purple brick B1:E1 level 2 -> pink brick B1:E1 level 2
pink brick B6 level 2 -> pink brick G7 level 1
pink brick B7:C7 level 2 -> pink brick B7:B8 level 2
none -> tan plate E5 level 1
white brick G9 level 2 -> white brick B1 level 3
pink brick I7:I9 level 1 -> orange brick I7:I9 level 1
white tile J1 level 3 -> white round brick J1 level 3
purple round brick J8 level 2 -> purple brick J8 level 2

==

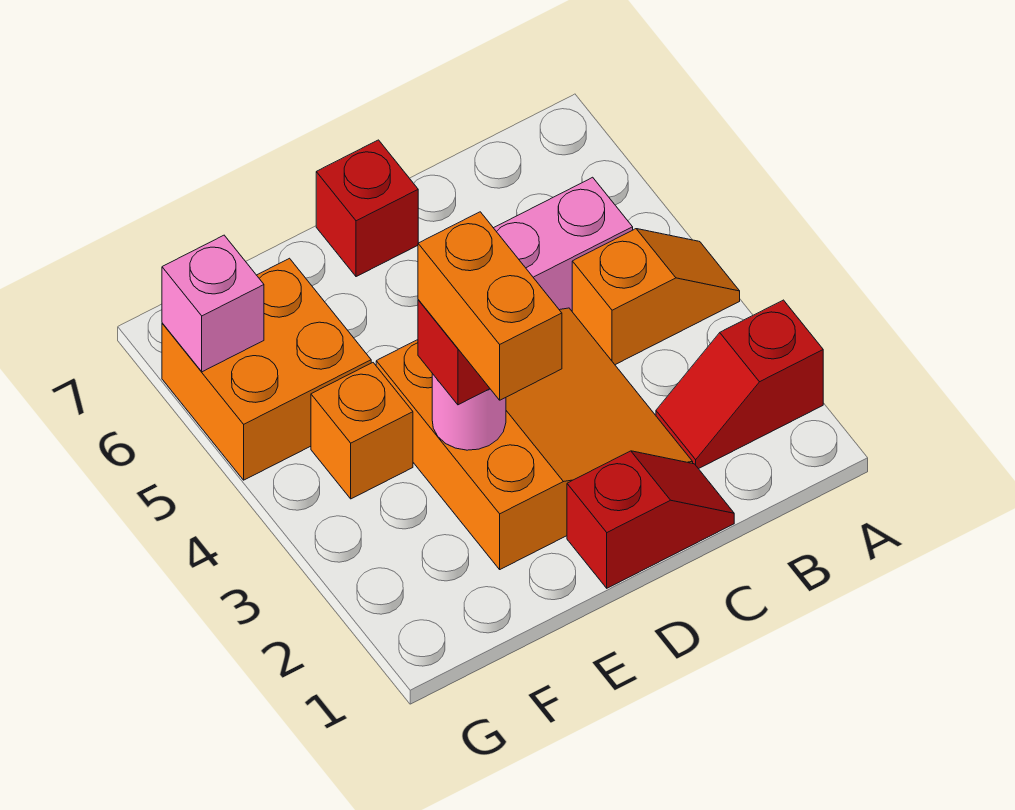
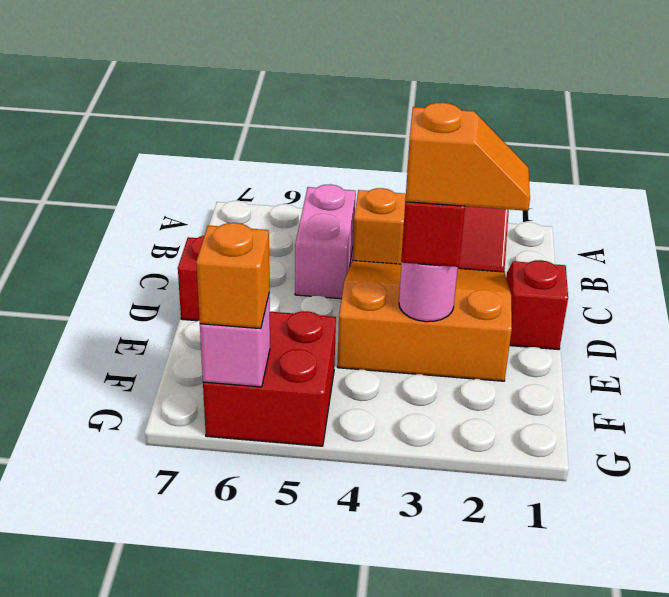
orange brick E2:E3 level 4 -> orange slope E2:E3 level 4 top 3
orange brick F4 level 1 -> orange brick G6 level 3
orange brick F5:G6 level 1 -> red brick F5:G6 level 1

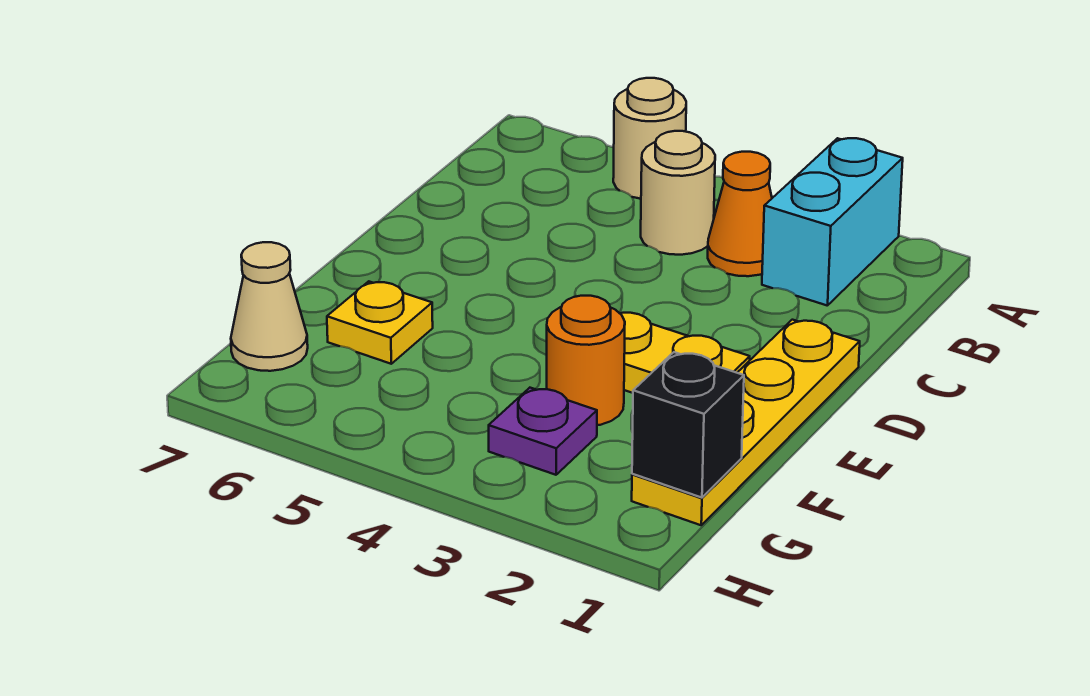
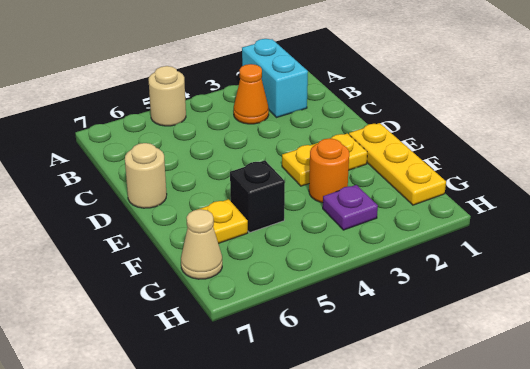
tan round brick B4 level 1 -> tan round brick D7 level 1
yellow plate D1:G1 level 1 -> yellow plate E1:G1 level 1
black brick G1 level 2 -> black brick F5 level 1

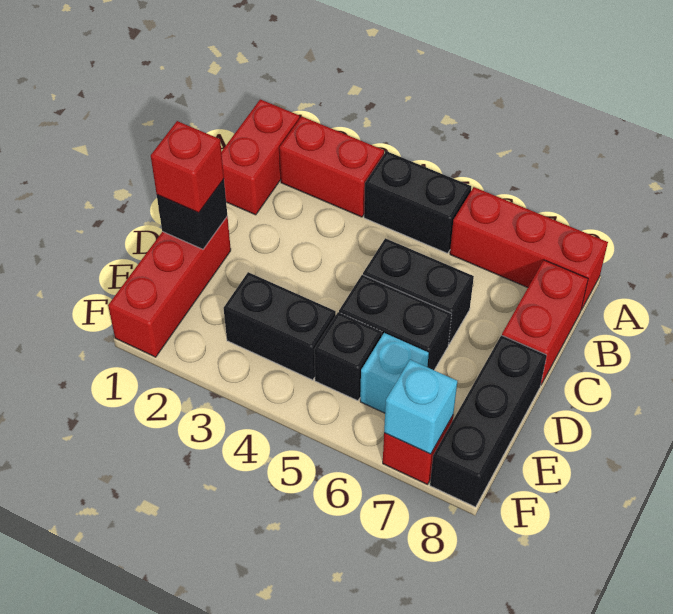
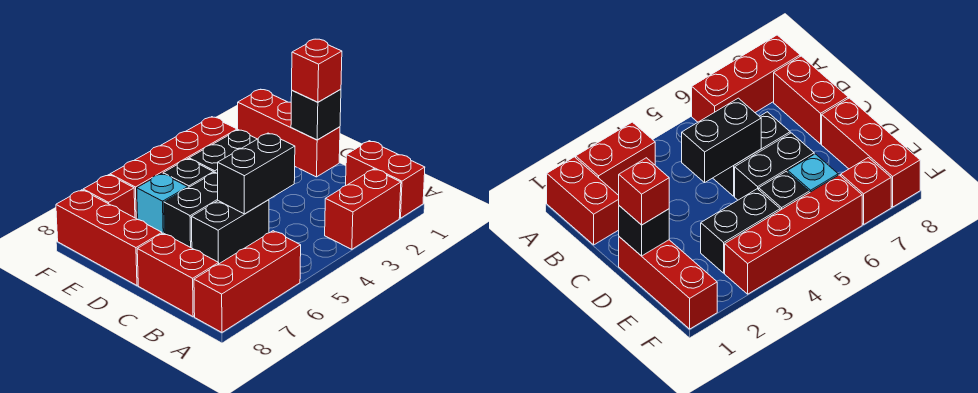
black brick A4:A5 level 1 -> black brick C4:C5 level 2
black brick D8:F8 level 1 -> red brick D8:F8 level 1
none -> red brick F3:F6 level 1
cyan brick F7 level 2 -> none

== Your instructions ==
Retype the portion of the data above that starts on the line with "purple brick B1:E1" and finishes on the line with "purple round brick", including both of those lines.

== Solution below ==
purple brick B1:E1 level 2 -> pink brick B1:E1 level 2
pink brick B6 level 2 -> pink brick G7 level 1
pink brick B7:C7 level 2 -> pink brick B7:B8 level 2
none -> tan plate E5 level 1
white brick G9 level 2 -> white brick B1 level 3
pink brick I7:I9 level 1 -> orange brick I7:I9 level 1
white tile J1 level 3 -> white round brick J1 level 3
purple round brick J8 level 2 -> purple brick J8 level 2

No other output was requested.